─── RECORD SET
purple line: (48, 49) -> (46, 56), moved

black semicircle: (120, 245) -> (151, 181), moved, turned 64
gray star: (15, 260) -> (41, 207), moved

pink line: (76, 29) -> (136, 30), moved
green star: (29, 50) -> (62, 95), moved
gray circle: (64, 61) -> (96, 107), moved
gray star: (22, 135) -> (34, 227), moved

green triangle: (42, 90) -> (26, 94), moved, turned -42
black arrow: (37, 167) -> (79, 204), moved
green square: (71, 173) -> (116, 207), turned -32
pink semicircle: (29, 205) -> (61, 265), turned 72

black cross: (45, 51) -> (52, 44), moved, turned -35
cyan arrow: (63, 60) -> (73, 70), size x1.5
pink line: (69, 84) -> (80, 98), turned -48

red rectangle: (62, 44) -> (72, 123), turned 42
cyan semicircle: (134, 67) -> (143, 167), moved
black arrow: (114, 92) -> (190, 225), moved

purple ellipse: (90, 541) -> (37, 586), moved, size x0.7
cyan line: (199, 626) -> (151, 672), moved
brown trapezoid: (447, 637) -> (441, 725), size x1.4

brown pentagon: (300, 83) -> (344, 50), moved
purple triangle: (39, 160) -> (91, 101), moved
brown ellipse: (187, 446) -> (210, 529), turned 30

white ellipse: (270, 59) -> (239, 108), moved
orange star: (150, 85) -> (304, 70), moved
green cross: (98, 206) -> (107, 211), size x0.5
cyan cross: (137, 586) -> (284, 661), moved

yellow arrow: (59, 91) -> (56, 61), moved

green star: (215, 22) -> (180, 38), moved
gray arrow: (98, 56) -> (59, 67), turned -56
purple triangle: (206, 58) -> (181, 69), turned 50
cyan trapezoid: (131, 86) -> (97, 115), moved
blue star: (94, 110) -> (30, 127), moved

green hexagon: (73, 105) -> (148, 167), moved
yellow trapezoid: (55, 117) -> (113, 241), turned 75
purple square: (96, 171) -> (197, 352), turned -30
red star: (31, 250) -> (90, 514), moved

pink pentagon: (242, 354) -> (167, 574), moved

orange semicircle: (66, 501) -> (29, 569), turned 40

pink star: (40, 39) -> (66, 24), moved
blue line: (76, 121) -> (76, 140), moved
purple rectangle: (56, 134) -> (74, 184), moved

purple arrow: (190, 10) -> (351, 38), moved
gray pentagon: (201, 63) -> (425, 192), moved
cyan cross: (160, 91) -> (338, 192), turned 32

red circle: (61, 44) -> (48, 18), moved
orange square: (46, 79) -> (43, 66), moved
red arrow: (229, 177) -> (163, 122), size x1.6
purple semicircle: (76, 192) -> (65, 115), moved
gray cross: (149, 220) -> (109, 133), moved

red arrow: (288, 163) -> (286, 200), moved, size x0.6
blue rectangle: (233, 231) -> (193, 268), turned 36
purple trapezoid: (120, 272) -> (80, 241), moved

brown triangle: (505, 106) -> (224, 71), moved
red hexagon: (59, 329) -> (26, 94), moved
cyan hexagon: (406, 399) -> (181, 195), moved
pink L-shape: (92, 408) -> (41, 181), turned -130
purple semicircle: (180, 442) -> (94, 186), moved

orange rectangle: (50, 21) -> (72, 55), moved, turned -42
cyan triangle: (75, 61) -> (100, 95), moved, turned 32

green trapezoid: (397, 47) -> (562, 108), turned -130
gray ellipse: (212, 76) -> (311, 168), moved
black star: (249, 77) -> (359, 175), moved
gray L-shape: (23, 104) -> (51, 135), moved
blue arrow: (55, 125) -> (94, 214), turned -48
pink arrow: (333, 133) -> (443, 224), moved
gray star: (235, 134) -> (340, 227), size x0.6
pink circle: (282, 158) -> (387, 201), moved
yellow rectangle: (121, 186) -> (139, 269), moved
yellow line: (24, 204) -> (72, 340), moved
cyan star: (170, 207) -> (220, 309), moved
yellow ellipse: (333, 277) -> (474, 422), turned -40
──────
» YOUR TASK: Lines to set down from above: the line with "gray arrow: (98, 56) -> (59, 67), turned -56", the line with "cyan triangle: (75, 61)", and every line between, each exactly as written.

» REPLY:
gray arrow: (98, 56) -> (59, 67), turned -56
purple triangle: (206, 58) -> (181, 69), turned 50
cyan trapezoid: (131, 86) -> (97, 115), moved
blue star: (94, 110) -> (30, 127), moved

green hexagon: (73, 105) -> (148, 167), moved
yellow trapezoid: (55, 117) -> (113, 241), turned 75
purple square: (96, 171) -> (197, 352), turned -30
red star: (31, 250) -> (90, 514), moved

pink pentagon: (242, 354) -> (167, 574), moved

orange semicircle: (66, 501) -> (29, 569), turned 40

pink star: (40, 39) -> (66, 24), moved
blue line: (76, 121) -> (76, 140), moved
purple rectangle: (56, 134) -> (74, 184), moved

purple arrow: (190, 10) -> (351, 38), moved
gray pentagon: (201, 63) -> (425, 192), moved
cyan cross: (160, 91) -> (338, 192), turned 32

red circle: (61, 44) -> (48, 18), moved
orange square: (46, 79) -> (43, 66), moved
red arrow: (229, 177) -> (163, 122), size x1.6
purple semicircle: (76, 192) -> (65, 115), moved
gray cross: (149, 220) -> (109, 133), moved

red arrow: (288, 163) -> (286, 200), moved, size x0.6
blue rectangle: (233, 231) -> (193, 268), turned 36
purple trapezoid: (120, 272) -> (80, 241), moved

brown triangle: (505, 106) -> (224, 71), moved
red hexagon: (59, 329) -> (26, 94), moved
cyan hexagon: (406, 399) -> (181, 195), moved
pink L-shape: (92, 408) -> (41, 181), turned -130
purple semicircle: (180, 442) -> (94, 186), moved

orange rectangle: (50, 21) -> (72, 55), moved, turned -42
cyan triangle: (75, 61) -> (100, 95), moved, turned 32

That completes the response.